TASK OBJECTIVE: The following data has a line with "yellow triangle: (432, 56)" and a line with "pink circle: (417, 209) -> (311, 227), moved". Write out exactly those lines and all the lines between them.

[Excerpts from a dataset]
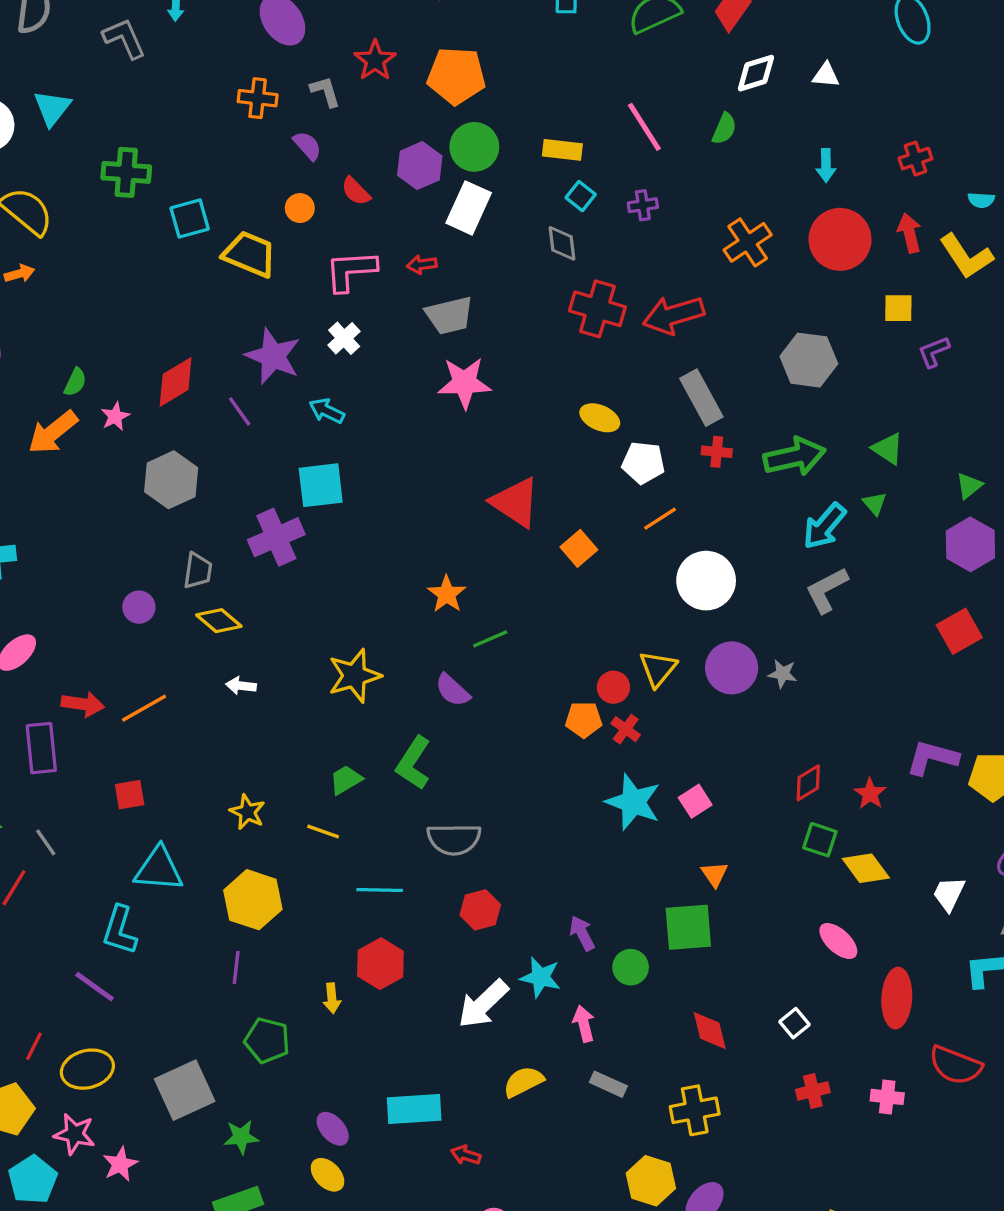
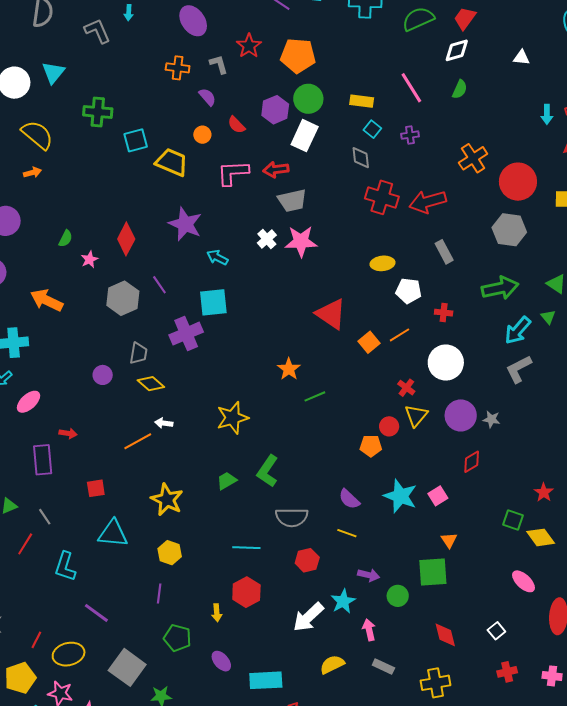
white diamond: (756, 73) -> (457, 50), moved
cyan arrow: (826, 165) -> (547, 114), moved
red circle: (840, 239) -> (518, 182), moved
red arrow: (422, 264) -> (276, 170), size x1.4
white cross: (344, 338) -> (267, 239), moved
red diamond: (176, 382) -> (126, 239), turned -32
gray rectangle: (701, 398) -> (444, 252), size x0.7
purple line: (240, 411) -> (159, 285), moved
yellow ellipse: (600, 418) -> (383, 263), turned -30
orange arrow: (53, 432) -> (47, 300), moved, turned 64
red cross: (717, 452) -> (444, 313), moved
orange line: (660, 519) -> (400, 335), moved
purple semicircle: (453, 690) -> (349, 499), moved
red arrow: (83, 704) -> (68, 433), size x0.7
orange line: (144, 708) -> (138, 441), moved
red cross: (626, 729) -> (406, 388), moved
red diamond: (808, 783) -> (472, 462), moved
yellow star: (247, 812) -> (167, 500), size x1.5
yellow line: (323, 831) -> (347, 533), moved
yellow hexagon: (253, 900) -> (170, 553), size x0.7
cyan L-shape: (120, 930) -> (65, 566), moved
purple arrow: (582, 933) -> (369, 575), turned 130
cyan star: (541, 977) -> (343, 601), turned 30
purple line: (95, 987) -> (96, 613), moved
gray square: (185, 1090) -> (127, 667), turned -30
purple ellipse: (333, 1129) -> (221, 661), moved

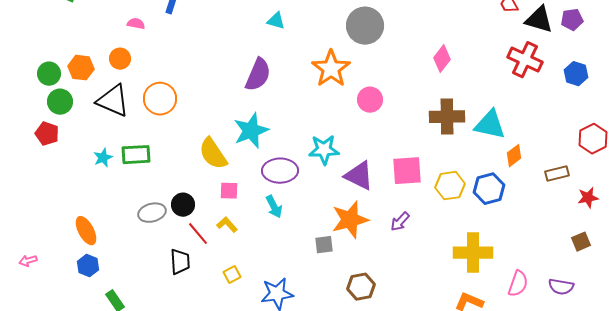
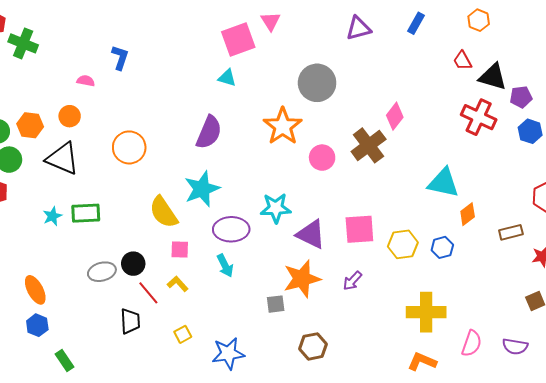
purple pentagon: (572, 20) -> (521, 97), moved
orange circle: (160, 99) -> (129, 147), moved
brown cross: (447, 117) -> (369, 145), moved, turned -36
blue hexagon: (489, 189) -> (442, 247), size x0.7

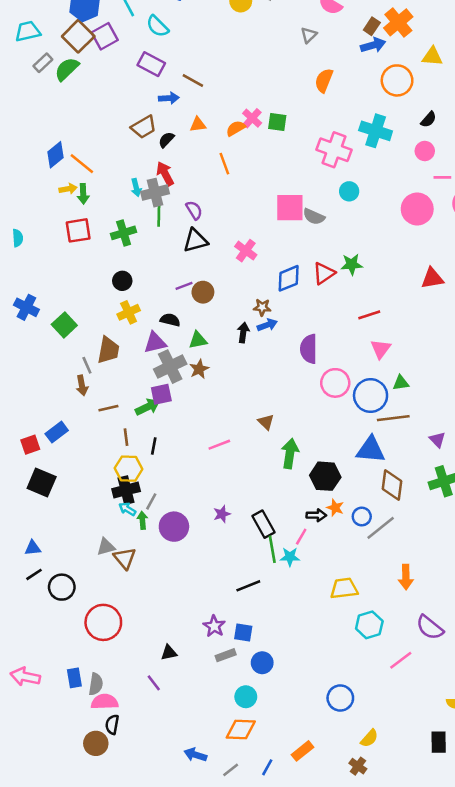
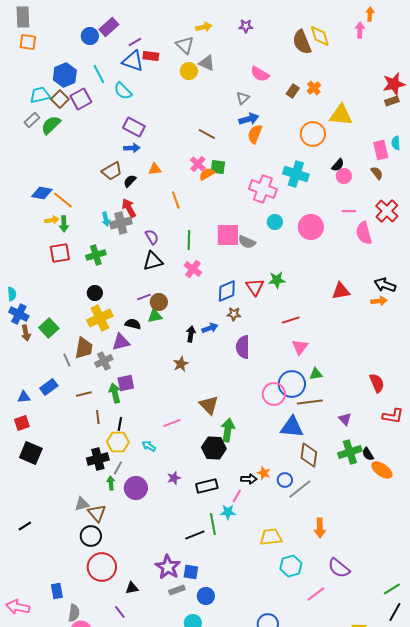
orange cross: (398, 22) -> (314, 88), size x0.6
cyan trapezoid: (28, 31) -> (40, 95), moved
brown square: (78, 36) -> (60, 99), size x0.7
blue arrow: (373, 45) -> (249, 119), moved
yellow triangle: (432, 56) -> (341, 115), size x1.4
purple rectangle: (151, 64) -> (134, 127), moved
brown line: (193, 80) -> (207, 134), moved
orange semicircle: (236, 128) -> (207, 174), moved
pink circle: (425, 151) -> (344, 176), moved
blue diamond: (55, 155) -> (42, 193), turned 50
pink circle: (417, 209) -> (311, 227), moved
green line: (159, 214) -> (189, 240), moved
cyan semicircle: (18, 238) -> (12, 294), moved
red triangle: (324, 273) -> (255, 287), turned -30
brown star: (262, 307) -> (234, 314), moved
yellow cross: (129, 312) -> (100, 318), size x1.4
green triangle: (198, 340) -> (155, 316), moved
gray cross: (170, 367) -> (104, 361), moved, size x0.7
brown star: (199, 369) -> (181, 364), moved
pink circle: (335, 383) -> (274, 394), moved
brown arrow: (82, 385) -> (26, 333), moved
green arrow: (147, 407) -> (115, 393), turned -78
brown triangle: (266, 422) -> (209, 405), size x1.5
blue rectangle: (57, 432) -> (49, 387), moved
yellow hexagon: (129, 469) -> (118, 442), moved
black hexagon: (325, 476) -> (214, 448), moved
cyan arrow: (127, 509) -> (149, 446), moved
black rectangle: (263, 524) -> (207, 486), turned -75
blue triangle: (33, 548) -> (24, 397), moved
green line: (272, 549) -> (213, 524), moved
black circle: (62, 587) -> (91, 536), moved
red circle: (103, 622) -> (102, 567), moved
purple star: (214, 626) -> (168, 567), size x1.4
blue rectangle: (74, 678) -> (57, 591), moved

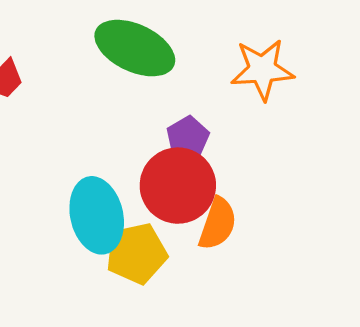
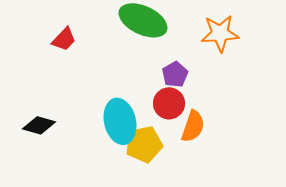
red circle: (178, 186) -> (169, 103), size x0.7

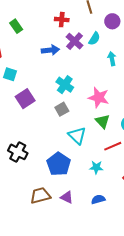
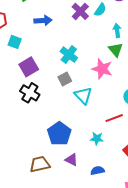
blue arrow: (50, 50) -> (43, 21), moved
green triangle: (103, 121) -> (116, 50), moved
cyan triangle: (77, 135) -> (83, 95), moved
black cross: (18, 152) -> (30, 93), moved
purple triangle: (67, 197) -> (71, 160), moved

OUTPUT OF THE EXERCISE:
yellow triangle: (432, 56) -> (341, 115), size x1.4
purple rectangle: (151, 64) -> (134, 127), moved
brown line: (193, 80) -> (207, 134), moved
orange semicircle: (236, 128) -> (207, 174), moved
pink circle: (425, 151) -> (344, 176), moved
blue diamond: (55, 155) -> (42, 193), turned 50
pink circle: (417, 209) -> (311, 227), moved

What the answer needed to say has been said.